* **Required action**
From the entries below, return every line that includes the word "buffer".

=== Records for this task ===

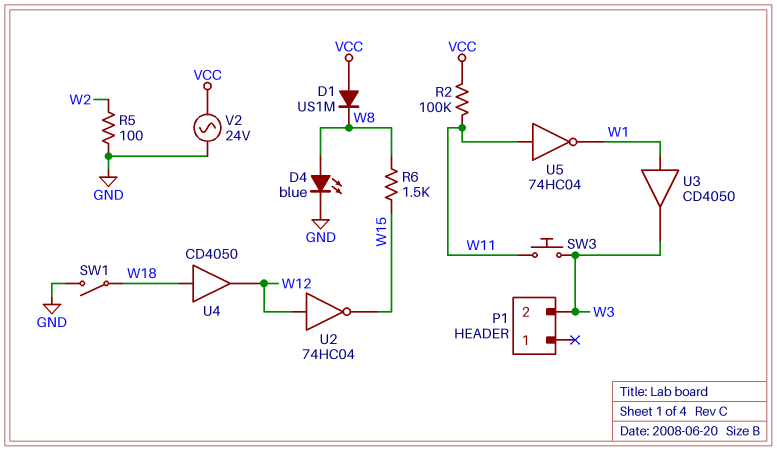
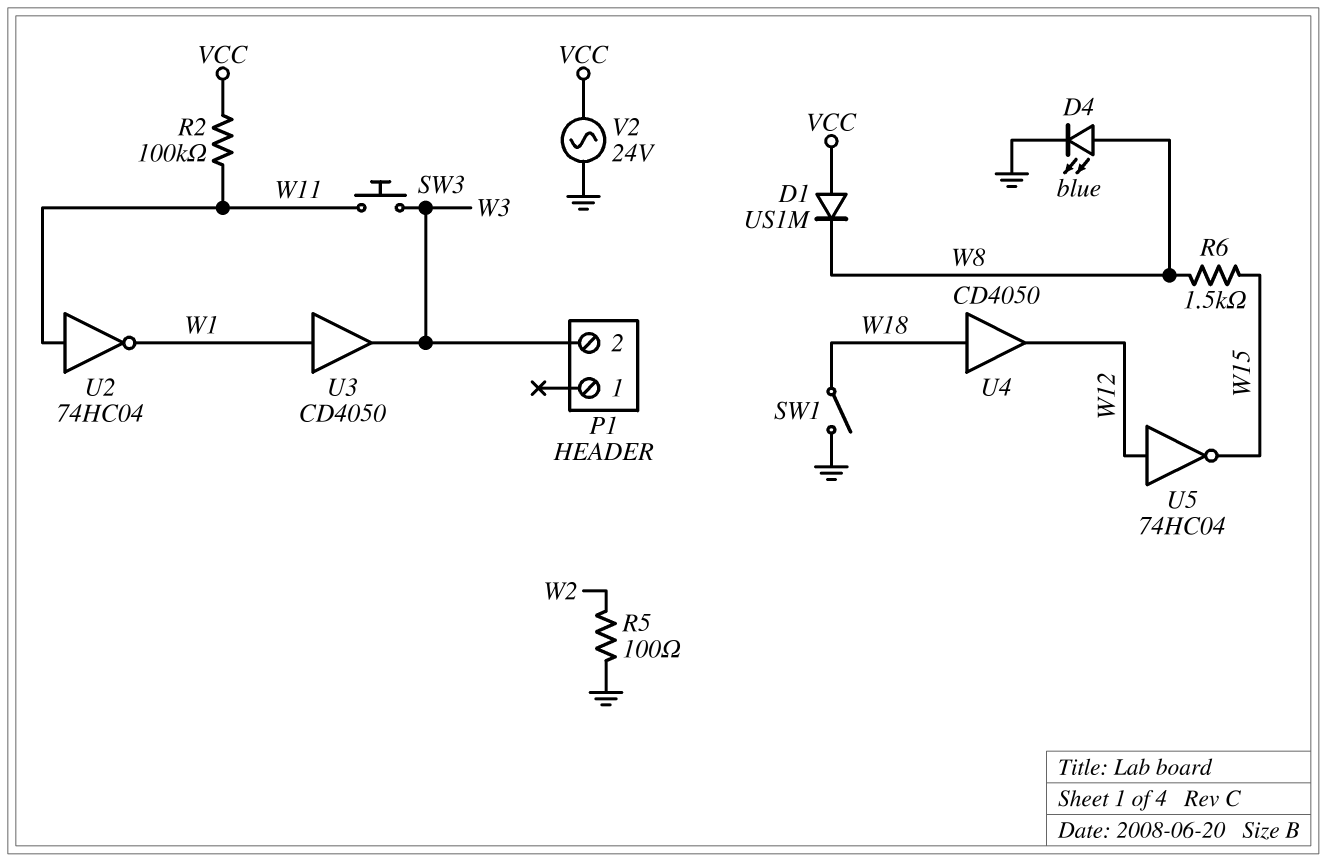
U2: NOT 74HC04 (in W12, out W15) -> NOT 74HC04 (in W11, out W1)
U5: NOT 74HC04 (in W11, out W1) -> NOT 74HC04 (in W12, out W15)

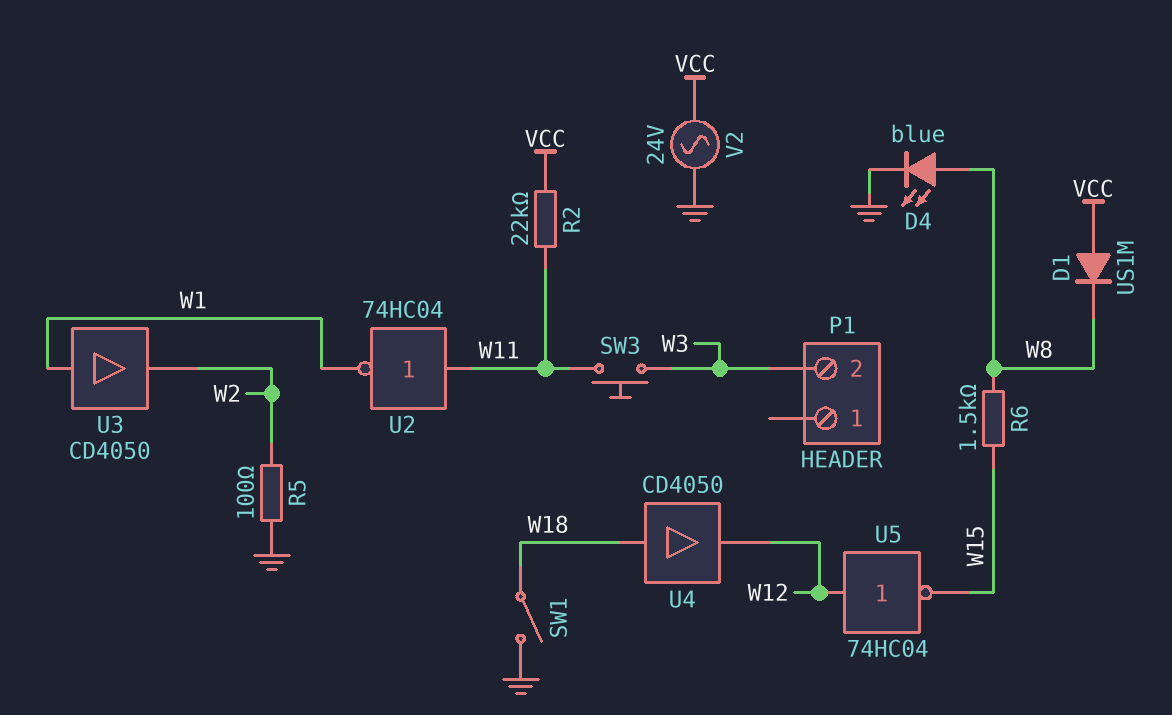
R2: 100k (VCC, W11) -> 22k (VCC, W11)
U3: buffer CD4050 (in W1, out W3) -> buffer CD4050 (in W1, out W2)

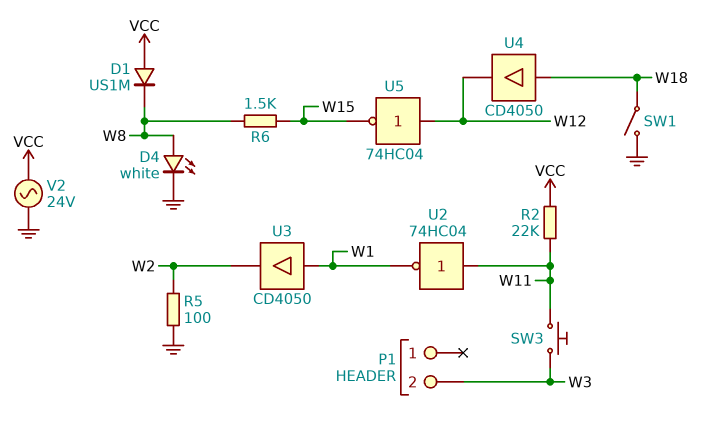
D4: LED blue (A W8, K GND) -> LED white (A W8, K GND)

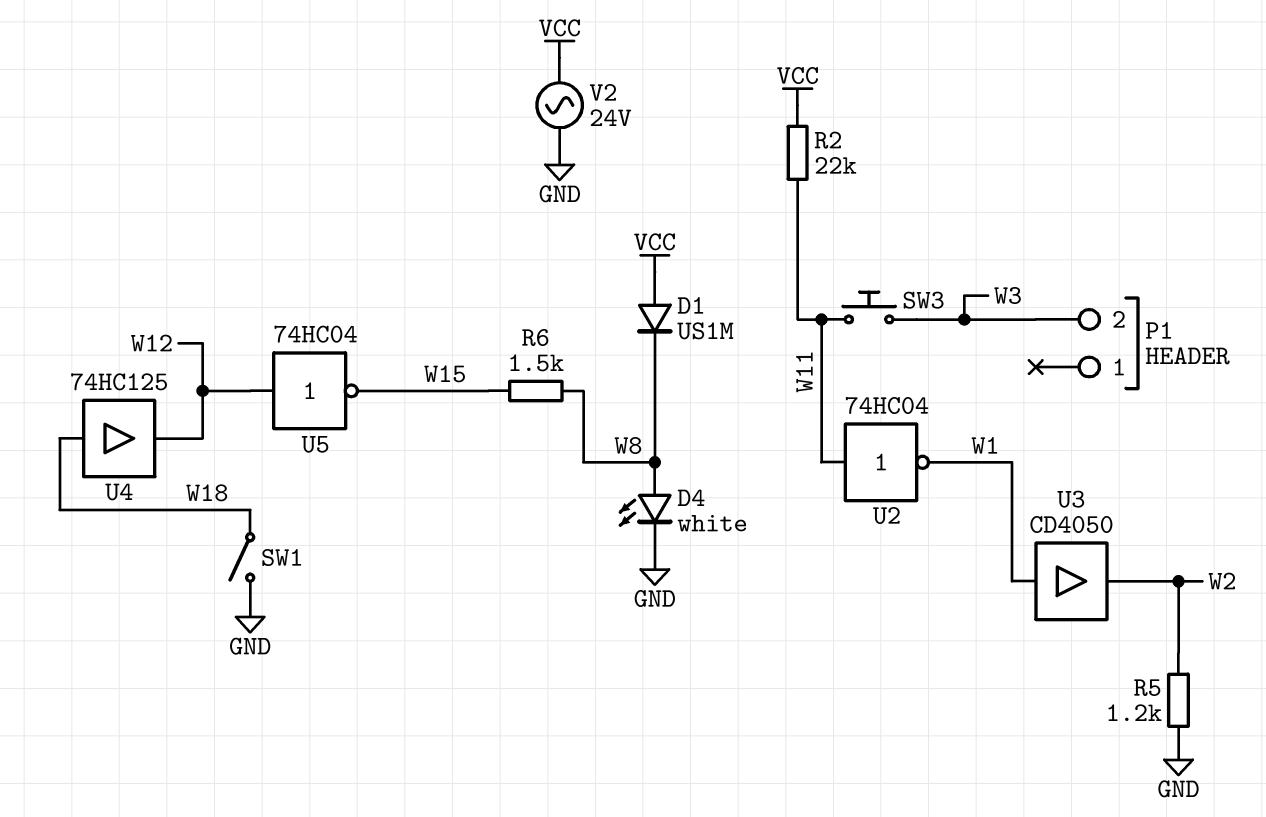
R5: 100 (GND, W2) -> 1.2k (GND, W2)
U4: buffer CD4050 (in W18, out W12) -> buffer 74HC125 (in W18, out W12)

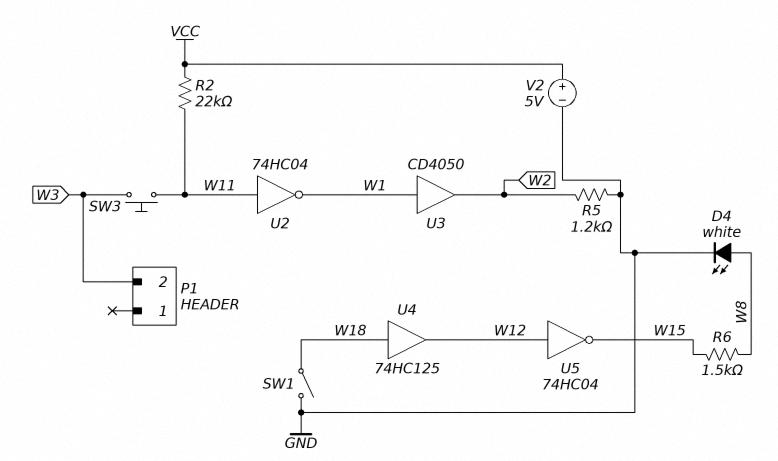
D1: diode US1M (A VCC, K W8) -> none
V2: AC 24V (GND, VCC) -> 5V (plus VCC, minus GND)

===

* **Answer to the exercise**
U3: buffer CD4050 (in W1, out W3) -> buffer CD4050 (in W1, out W2)
U4: buffer CD4050 (in W18, out W12) -> buffer 74HC125 (in W18, out W12)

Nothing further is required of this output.